### Exercise inputs
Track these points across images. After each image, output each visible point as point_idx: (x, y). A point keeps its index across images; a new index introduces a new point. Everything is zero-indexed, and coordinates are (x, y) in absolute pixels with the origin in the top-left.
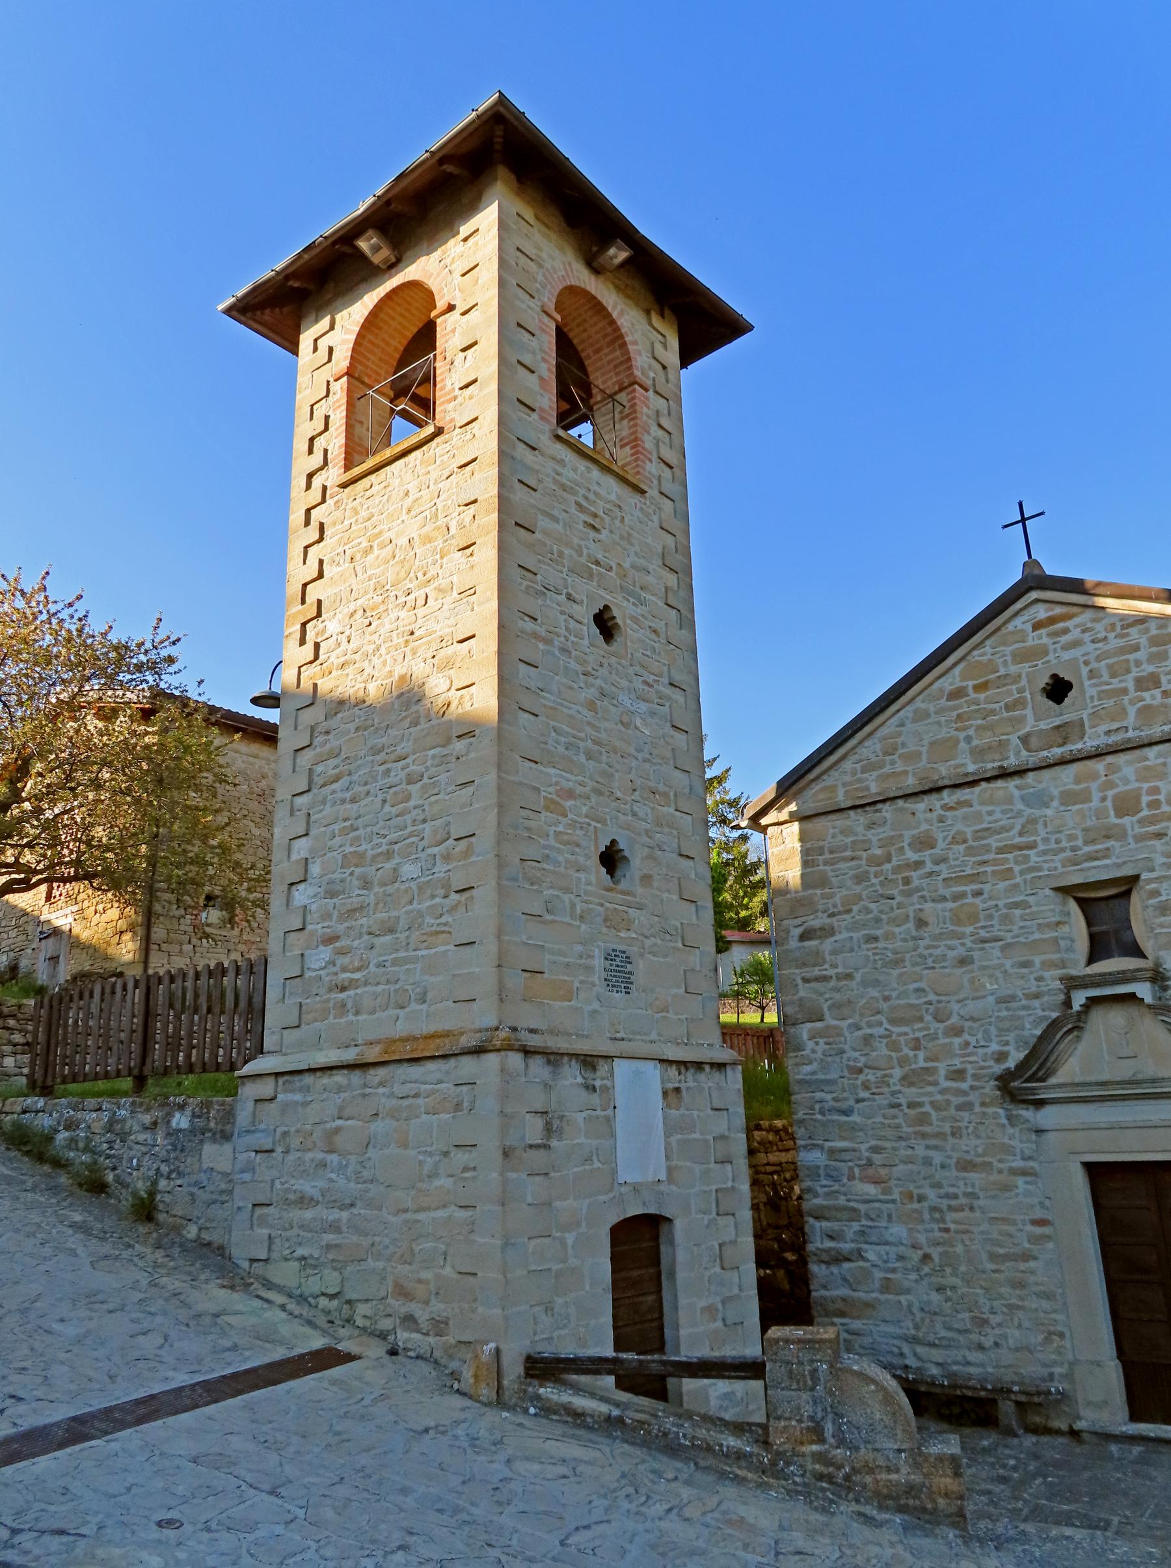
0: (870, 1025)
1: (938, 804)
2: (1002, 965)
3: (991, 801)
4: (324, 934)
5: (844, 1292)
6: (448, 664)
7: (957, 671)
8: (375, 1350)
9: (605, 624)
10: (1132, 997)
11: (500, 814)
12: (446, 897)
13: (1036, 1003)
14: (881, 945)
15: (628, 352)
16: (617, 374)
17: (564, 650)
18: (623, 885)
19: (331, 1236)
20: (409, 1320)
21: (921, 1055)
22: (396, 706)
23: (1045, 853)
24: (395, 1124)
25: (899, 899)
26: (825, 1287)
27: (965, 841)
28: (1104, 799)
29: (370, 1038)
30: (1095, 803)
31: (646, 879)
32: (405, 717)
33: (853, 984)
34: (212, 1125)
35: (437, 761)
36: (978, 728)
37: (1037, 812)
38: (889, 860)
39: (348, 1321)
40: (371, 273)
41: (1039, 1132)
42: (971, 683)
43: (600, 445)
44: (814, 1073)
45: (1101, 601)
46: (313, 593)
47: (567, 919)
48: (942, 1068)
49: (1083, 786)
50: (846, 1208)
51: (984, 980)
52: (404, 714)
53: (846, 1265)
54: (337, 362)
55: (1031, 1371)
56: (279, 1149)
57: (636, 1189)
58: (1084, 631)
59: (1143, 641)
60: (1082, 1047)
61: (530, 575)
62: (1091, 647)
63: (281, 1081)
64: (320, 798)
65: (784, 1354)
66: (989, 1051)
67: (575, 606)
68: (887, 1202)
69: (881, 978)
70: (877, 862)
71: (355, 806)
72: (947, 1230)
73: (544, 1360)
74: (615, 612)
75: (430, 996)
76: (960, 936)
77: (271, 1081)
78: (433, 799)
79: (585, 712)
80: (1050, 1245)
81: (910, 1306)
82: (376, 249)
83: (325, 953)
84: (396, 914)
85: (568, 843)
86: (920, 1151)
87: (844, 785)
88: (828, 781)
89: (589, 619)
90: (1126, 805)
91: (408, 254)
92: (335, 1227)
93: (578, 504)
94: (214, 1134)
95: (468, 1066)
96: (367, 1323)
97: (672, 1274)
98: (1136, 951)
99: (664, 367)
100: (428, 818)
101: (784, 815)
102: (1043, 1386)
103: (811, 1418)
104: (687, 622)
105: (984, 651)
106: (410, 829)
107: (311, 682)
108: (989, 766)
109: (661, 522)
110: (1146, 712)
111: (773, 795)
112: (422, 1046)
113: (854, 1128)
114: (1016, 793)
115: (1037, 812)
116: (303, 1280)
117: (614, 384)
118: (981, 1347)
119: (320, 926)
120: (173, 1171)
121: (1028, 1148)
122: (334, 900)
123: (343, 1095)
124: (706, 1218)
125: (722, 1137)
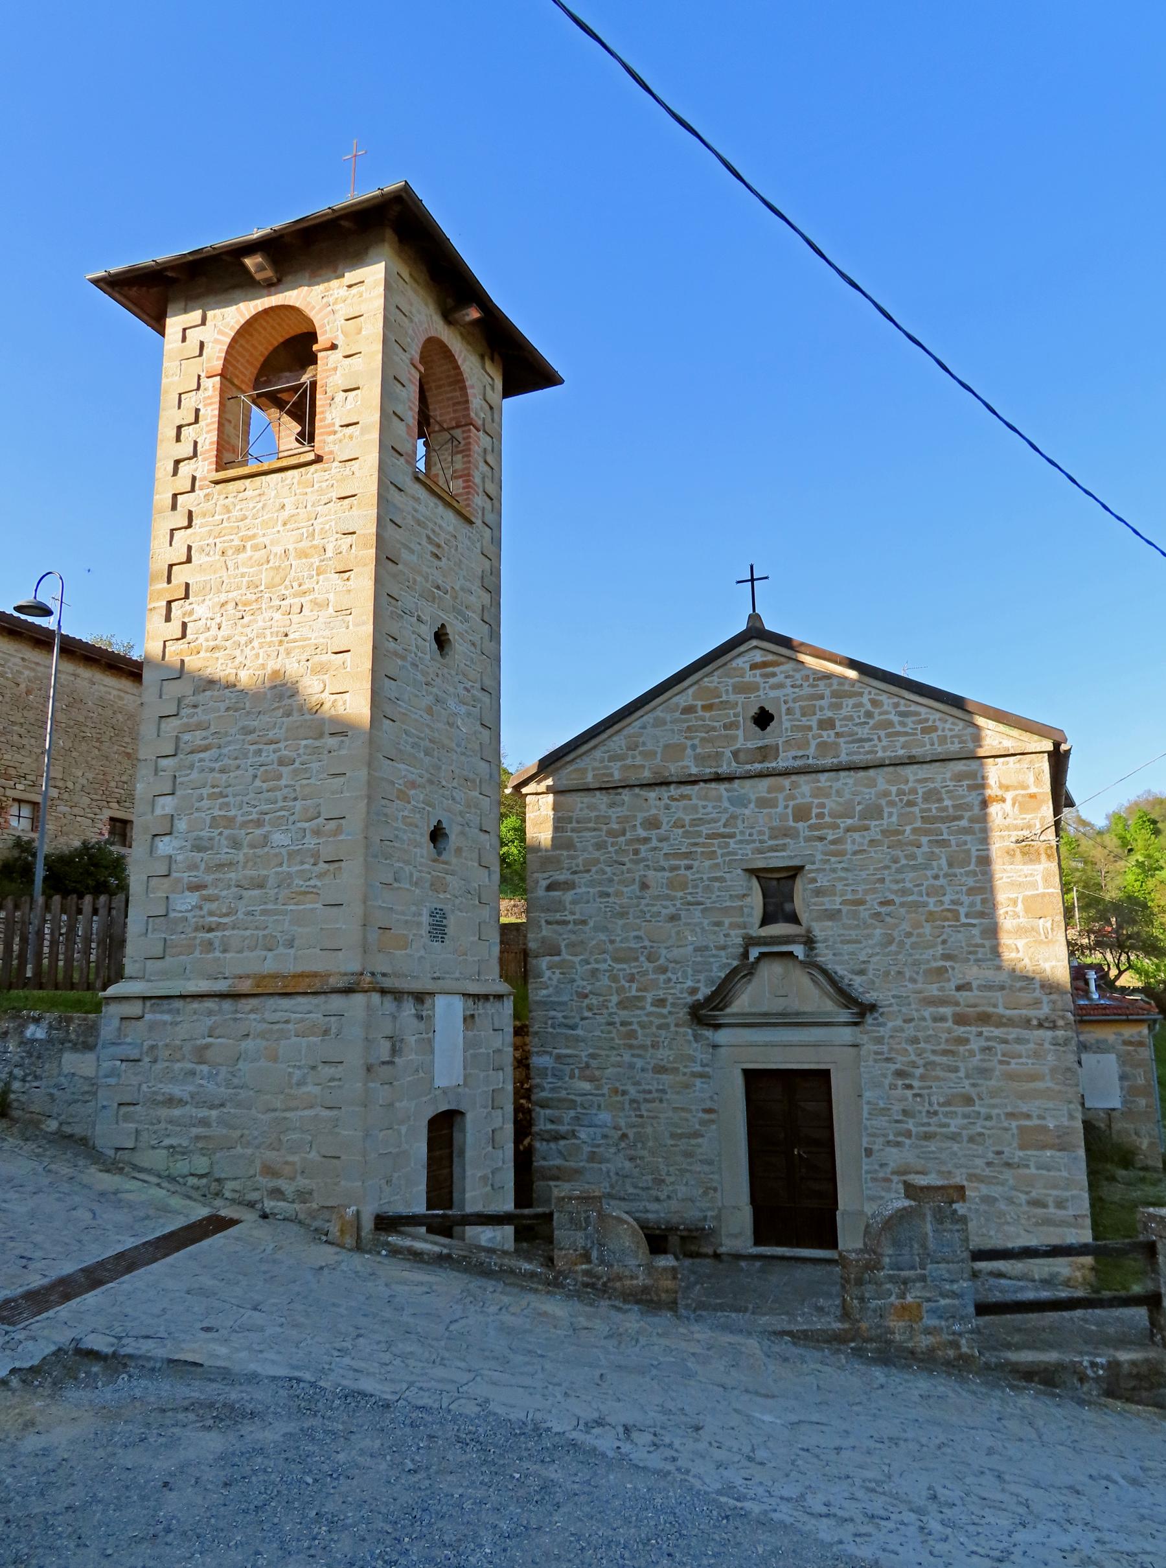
######
> _Task details_
Please put every line of the items above into a JSON list of strings, one string per line, skipping blank lines and leaving out the pictures.

> _Task solution_
[
  "Track these points across images. After each image, output each visible point as point_idx: (x, y). A point keeps its index across images; a new index introduces a new point. Everything is zero-indexed, and coordinates are (x, y) in absolute pixels with the origin in the top-left.",
  "0: (870, 1025)",
  "1: (938, 804)",
  "2: (1002, 965)",
  "3: (991, 801)",
  "4: (324, 934)",
  "5: (844, 1292)",
  "6: (448, 664)",
  "7: (957, 671)",
  "8: (375, 1350)",
  "9: (605, 624)",
  "10: (1132, 997)",
  "11: (500, 814)",
  "12: (446, 897)",
  "13: (1036, 1003)",
  "14: (881, 945)",
  "15: (628, 352)",
  "16: (617, 374)",
  "17: (564, 650)",
  "18: (623, 885)",
  "19: (331, 1236)",
  "20: (409, 1320)",
  "21: (921, 1055)",
  "22: (396, 706)",
  "23: (1045, 853)",
  "24: (395, 1124)",
  "25: (899, 899)",
  "26: (825, 1287)",
  "27: (965, 841)",
  "28: (1104, 799)",
  "29: (370, 1038)",
  "30: (1095, 803)",
  "31: (646, 879)",
  "32: (405, 717)",
  "33: (853, 984)",
  "34: (212, 1125)",
  "35: (437, 761)",
  "36: (978, 728)",
  "37: (1037, 812)",
  "38: (889, 860)",
  "39: (348, 1321)",
  "40: (371, 273)",
  "41: (1039, 1132)",
  "42: (971, 683)",
  "43: (600, 445)",
  "44: (814, 1073)",
  "45: (1101, 601)",
  "46: (313, 593)",
  "47: (567, 919)",
  "48: (942, 1068)",
  "49: (1083, 786)",
  "50: (846, 1208)",
  "51: (984, 980)",
  "52: (404, 714)",
  "53: (846, 1265)",
  "54: (337, 362)",
  "55: (1031, 1371)",
  "56: (279, 1149)",
  "57: (636, 1189)",
  "58: (1084, 631)",
  "59: (1143, 641)",
  "60: (1082, 1047)",
  "61: (530, 575)",
  "62: (1091, 647)",
  "63: (281, 1081)",
  "64: (320, 798)",
  "65: (784, 1354)",
  "66: (989, 1051)",
  "67: (575, 606)",
  "68: (887, 1202)",
  "69: (881, 978)",
  "70: (877, 862)",
  "71: (355, 806)",
  "72: (947, 1230)",
  "73: (544, 1360)",
  "74: (615, 612)",
  "75: (430, 996)",
  "76: (960, 936)",
  "77: (271, 1081)",
  "78: (433, 799)",
  "79: (585, 712)",
  "80: (1050, 1245)",
  "81: (910, 1306)",
  "82: (376, 249)",
  "83: (325, 953)",
  "84: (396, 914)",
  "85: (568, 843)",
  "86: (920, 1151)",
  "87: (844, 785)",
  "88: (828, 781)",
  "89: (589, 619)",
  "90: (1126, 805)",
  "91: (408, 254)",
  "92: (335, 1227)",
  "93: (578, 504)",
  "94: (214, 1134)",
  "95: (468, 1066)",
  "96: (367, 1323)",
  "97: (672, 1274)",
  "98: (1136, 951)",
  "99: (664, 367)",
  "100: (428, 818)",
  "101: (784, 815)",
  "102: (1043, 1386)",
  "103: (811, 1418)",
  "104: (687, 622)",
  "105: (984, 651)",
  "106: (410, 829)",
  "107: (311, 682)",
  "108: (989, 766)",
  "109: (661, 522)",
  "110: (1146, 712)",
  "111: (773, 795)",
  "112: (422, 1046)",
  "113: (854, 1128)",
  "114: (1016, 793)",
  "115: (1037, 812)",
  "116: (303, 1280)",
  "117: (614, 384)",
  "118: (981, 1347)",
  "119: (320, 926)",
  "120: (173, 1171)",
  "121: (1028, 1148)",
  "122: (334, 900)",
  "123: (343, 1095)",
  "124: (706, 1218)",
  "125: (722, 1137)"
]